• Information provided:
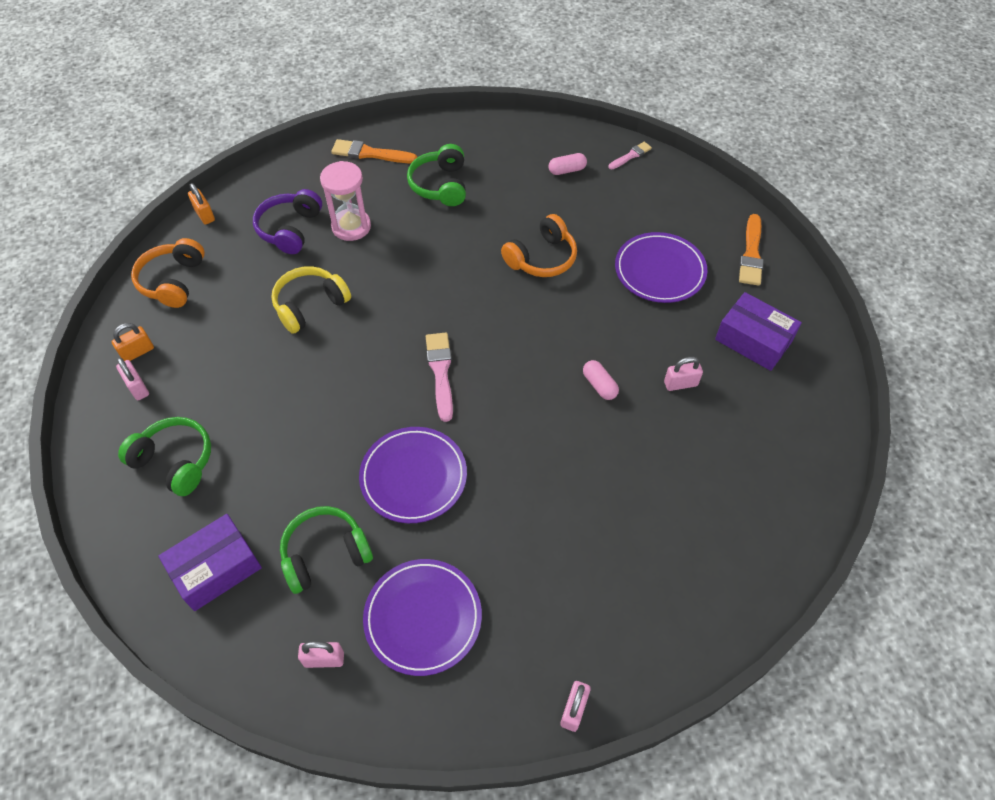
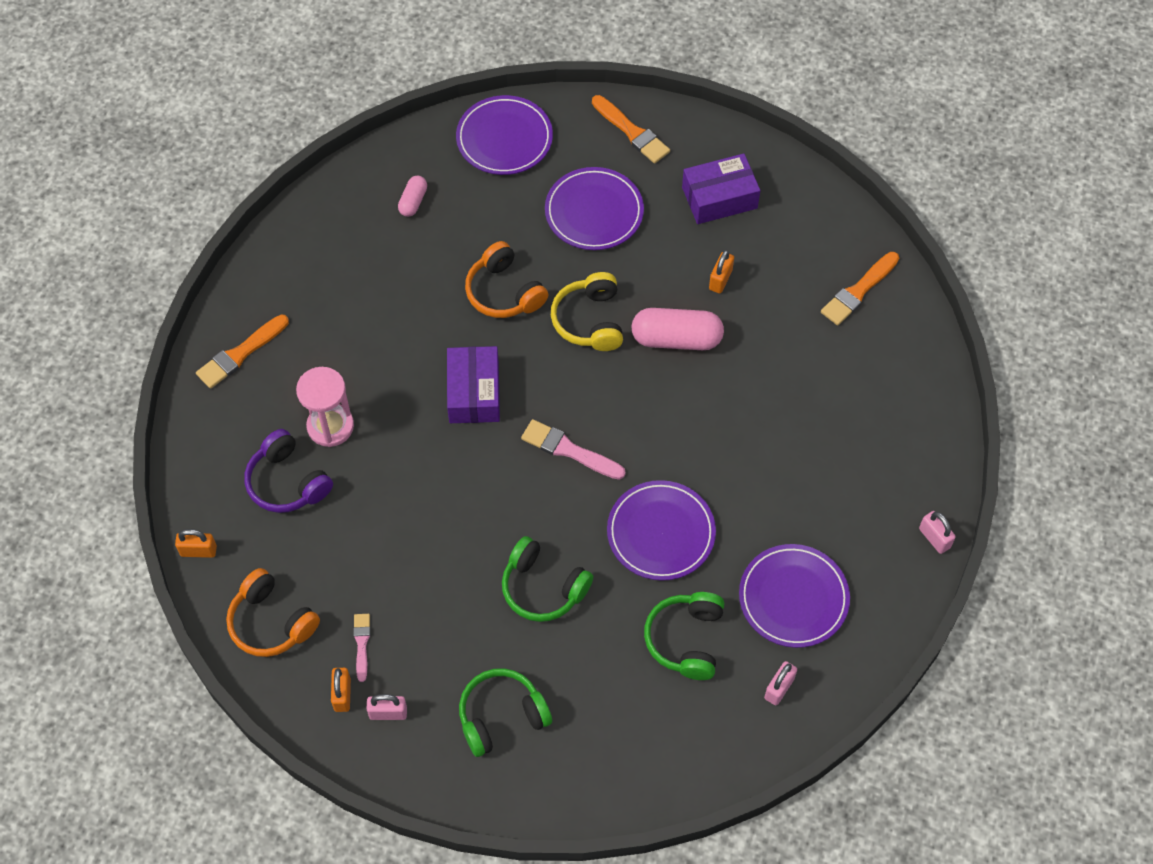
camera: 55 degrees left, 5 degrees up
(216, 568) = (639, 731): purple box -> purple box (474, 392)
(310, 305) = (404, 515): yellow headphones -> yellow headphones (590, 320)
(440, 185) = (340, 318): green headphones -> green headphones (543, 587)
(541, 258) = (504, 292): orange headphones -> orange headphones turned 150 degrees clockwise
(599, 385) = (676, 339): pink capsule -> pink capsule, size x1.89
(631, 156) = (440, 138): pink brush -> pink brush (362, 644)
(667, 188) = (504, 138): none -> purple plate
(680, 384) = (720, 280): pink padlock -> orange padlock
(768, 491) = (858, 291): none -> orange brush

• What you need to do:
Every line with the word "degrees" in it should be copied from the listing above.

• Solution:
camera: 55 degrees left, 5 degrees up
(541, 258) = (504, 292): orange headphones -> orange headphones turned 150 degrees clockwise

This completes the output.